━━━ Provided entries

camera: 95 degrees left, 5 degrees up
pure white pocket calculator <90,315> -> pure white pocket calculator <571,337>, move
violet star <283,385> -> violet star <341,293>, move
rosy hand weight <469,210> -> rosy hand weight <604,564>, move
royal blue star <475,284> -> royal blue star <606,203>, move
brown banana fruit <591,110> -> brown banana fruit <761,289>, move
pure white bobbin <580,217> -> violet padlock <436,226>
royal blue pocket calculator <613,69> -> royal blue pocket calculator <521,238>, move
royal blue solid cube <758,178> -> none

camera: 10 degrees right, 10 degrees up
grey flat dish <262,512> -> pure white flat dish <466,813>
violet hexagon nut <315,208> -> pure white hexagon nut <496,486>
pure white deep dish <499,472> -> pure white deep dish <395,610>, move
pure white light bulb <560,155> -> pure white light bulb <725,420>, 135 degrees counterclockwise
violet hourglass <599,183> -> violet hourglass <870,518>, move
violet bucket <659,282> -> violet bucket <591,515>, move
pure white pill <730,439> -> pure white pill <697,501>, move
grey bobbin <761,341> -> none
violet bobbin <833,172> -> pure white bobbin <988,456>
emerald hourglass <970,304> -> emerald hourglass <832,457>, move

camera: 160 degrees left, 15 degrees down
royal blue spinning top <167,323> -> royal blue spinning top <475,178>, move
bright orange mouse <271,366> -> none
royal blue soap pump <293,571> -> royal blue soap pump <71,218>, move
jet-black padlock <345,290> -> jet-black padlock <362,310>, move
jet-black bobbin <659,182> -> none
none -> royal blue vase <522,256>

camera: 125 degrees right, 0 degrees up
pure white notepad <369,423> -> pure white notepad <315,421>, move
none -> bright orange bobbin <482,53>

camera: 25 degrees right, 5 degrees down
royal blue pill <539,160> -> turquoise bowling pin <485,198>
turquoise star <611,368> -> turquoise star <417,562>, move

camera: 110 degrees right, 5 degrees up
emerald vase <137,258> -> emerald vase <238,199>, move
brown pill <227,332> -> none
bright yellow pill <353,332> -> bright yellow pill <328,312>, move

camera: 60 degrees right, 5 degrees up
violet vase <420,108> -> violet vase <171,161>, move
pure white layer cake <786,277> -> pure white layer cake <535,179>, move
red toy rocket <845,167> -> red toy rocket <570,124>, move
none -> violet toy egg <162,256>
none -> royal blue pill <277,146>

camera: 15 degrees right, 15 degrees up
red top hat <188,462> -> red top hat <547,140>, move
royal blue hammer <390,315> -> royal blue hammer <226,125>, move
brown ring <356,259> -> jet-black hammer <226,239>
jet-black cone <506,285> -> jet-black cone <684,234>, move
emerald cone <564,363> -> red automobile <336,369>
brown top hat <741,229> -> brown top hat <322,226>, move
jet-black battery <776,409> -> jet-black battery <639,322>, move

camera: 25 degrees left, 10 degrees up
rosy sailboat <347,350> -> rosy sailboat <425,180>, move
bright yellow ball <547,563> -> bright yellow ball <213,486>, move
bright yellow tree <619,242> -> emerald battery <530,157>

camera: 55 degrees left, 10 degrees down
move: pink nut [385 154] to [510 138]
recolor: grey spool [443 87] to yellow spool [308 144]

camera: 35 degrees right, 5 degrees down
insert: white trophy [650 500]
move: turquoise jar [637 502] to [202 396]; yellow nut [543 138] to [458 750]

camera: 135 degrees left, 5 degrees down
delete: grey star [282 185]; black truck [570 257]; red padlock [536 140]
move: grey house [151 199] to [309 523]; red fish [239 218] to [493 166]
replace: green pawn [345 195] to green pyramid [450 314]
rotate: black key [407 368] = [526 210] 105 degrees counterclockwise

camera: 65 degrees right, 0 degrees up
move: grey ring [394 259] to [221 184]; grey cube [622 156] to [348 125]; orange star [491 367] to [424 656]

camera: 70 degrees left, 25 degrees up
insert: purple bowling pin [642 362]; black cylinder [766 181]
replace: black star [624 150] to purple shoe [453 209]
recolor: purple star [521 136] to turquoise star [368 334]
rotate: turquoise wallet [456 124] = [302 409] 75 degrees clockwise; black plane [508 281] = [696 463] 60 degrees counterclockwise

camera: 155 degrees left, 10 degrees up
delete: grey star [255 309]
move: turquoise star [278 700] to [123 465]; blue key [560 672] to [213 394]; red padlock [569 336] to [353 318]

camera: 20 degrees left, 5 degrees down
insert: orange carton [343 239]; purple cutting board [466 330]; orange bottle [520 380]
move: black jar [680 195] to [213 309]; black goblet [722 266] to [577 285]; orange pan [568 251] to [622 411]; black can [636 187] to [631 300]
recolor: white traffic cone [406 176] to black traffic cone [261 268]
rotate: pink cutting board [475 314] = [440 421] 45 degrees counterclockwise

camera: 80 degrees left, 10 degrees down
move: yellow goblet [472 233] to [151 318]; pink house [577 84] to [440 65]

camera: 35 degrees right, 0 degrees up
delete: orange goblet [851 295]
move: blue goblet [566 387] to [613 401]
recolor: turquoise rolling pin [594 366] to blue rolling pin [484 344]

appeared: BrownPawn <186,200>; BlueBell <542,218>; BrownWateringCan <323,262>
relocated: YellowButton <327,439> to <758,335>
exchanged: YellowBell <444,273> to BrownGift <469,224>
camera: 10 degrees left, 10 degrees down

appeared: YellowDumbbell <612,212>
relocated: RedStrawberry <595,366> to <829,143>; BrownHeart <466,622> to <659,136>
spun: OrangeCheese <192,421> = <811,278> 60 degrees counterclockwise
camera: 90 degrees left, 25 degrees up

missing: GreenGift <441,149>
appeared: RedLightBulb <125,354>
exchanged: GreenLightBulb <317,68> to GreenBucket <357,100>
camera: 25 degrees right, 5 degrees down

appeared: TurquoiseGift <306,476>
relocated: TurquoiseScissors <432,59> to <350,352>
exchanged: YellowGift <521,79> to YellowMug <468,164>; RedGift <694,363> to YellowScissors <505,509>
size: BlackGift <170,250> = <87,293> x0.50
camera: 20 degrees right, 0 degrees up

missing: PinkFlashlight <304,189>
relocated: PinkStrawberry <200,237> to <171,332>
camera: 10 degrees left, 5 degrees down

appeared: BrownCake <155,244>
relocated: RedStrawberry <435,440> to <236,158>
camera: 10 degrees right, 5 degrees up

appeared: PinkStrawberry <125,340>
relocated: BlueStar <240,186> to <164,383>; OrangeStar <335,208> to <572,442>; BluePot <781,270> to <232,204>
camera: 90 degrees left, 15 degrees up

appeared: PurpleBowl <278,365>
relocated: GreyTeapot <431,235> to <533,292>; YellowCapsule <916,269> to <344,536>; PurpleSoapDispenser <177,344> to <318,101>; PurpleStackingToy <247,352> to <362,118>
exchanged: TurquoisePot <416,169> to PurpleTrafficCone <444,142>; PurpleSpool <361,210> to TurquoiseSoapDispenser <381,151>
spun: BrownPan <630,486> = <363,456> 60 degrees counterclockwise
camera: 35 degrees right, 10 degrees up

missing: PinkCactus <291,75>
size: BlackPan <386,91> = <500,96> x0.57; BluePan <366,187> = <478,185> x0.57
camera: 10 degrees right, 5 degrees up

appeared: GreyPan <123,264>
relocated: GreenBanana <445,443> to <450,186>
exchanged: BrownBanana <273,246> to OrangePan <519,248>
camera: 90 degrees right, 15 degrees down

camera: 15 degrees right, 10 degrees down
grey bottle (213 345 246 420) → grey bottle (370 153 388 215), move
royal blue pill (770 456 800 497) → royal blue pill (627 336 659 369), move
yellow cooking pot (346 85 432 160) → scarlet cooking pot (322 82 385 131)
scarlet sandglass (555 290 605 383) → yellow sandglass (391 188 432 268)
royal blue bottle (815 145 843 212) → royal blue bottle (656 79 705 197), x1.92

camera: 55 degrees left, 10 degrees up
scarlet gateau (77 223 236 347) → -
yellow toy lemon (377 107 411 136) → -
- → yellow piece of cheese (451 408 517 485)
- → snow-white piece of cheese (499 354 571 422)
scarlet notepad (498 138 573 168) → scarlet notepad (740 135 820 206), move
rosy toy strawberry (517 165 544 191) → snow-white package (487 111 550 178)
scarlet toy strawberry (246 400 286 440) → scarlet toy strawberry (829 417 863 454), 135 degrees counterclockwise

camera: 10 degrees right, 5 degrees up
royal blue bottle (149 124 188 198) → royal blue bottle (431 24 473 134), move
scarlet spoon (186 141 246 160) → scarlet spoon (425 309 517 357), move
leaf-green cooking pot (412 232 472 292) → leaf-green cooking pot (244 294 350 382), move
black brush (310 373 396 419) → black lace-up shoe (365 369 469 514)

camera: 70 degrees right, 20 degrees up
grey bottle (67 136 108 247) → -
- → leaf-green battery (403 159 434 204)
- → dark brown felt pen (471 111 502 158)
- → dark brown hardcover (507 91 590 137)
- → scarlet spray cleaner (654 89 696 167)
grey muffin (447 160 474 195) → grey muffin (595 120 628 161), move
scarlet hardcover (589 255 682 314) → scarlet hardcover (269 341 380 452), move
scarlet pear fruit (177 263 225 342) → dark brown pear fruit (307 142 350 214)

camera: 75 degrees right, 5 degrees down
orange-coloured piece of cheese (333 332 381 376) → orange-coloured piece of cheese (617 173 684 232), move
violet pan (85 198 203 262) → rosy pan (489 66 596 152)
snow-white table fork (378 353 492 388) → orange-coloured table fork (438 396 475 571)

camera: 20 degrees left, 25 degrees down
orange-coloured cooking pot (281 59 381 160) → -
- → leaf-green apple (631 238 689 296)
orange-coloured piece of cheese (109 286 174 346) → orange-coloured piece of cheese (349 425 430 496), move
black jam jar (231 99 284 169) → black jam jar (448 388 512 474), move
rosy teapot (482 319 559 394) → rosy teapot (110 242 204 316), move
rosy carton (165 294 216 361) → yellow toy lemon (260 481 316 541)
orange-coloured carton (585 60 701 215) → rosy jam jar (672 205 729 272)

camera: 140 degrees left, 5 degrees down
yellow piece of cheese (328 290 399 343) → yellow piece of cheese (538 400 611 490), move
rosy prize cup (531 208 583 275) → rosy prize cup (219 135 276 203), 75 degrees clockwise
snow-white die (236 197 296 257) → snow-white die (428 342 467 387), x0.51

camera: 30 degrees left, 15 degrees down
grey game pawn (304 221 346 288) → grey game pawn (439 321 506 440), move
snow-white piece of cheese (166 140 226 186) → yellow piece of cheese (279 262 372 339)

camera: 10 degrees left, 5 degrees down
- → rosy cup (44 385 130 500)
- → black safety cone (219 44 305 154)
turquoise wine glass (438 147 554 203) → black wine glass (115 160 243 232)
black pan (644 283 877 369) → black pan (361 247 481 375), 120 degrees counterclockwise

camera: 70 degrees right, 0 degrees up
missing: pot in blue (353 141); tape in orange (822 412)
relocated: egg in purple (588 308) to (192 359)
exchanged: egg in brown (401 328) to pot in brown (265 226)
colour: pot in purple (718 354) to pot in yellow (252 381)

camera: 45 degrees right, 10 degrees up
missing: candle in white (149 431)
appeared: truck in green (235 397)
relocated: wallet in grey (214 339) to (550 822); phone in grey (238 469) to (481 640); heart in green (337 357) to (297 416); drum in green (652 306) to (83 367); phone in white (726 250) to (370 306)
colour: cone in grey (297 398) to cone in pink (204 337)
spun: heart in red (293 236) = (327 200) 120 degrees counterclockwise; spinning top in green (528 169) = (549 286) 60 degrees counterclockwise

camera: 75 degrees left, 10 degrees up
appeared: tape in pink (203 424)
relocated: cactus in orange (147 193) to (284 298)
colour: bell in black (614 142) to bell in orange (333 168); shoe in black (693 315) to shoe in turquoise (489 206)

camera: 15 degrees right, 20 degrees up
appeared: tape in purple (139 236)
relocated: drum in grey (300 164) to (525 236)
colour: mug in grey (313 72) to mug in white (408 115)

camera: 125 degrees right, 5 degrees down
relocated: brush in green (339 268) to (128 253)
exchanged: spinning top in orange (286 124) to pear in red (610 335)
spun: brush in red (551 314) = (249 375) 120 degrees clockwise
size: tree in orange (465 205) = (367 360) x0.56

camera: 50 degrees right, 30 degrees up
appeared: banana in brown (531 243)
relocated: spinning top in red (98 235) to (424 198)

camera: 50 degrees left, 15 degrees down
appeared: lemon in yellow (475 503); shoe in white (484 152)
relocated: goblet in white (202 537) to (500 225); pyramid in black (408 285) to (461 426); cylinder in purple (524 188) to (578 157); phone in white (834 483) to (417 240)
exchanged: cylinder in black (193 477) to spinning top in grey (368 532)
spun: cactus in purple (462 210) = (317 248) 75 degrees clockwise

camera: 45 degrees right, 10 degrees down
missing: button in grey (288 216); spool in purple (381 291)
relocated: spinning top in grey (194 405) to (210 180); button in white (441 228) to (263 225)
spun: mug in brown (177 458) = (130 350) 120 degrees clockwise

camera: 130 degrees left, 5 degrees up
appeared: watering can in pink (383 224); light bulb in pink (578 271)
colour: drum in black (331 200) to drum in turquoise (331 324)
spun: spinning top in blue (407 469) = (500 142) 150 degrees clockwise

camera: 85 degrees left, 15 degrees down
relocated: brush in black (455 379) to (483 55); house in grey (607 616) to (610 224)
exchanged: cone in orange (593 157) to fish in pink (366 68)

━━━━━━

Task goal
What lines in the material above contain the word "pocket"? Copy them out.

Answer space
pure white pocket calculator <90,315> -> pure white pocket calculator <571,337>, move
royal blue pocket calculator <613,69> -> royal blue pocket calculator <521,238>, move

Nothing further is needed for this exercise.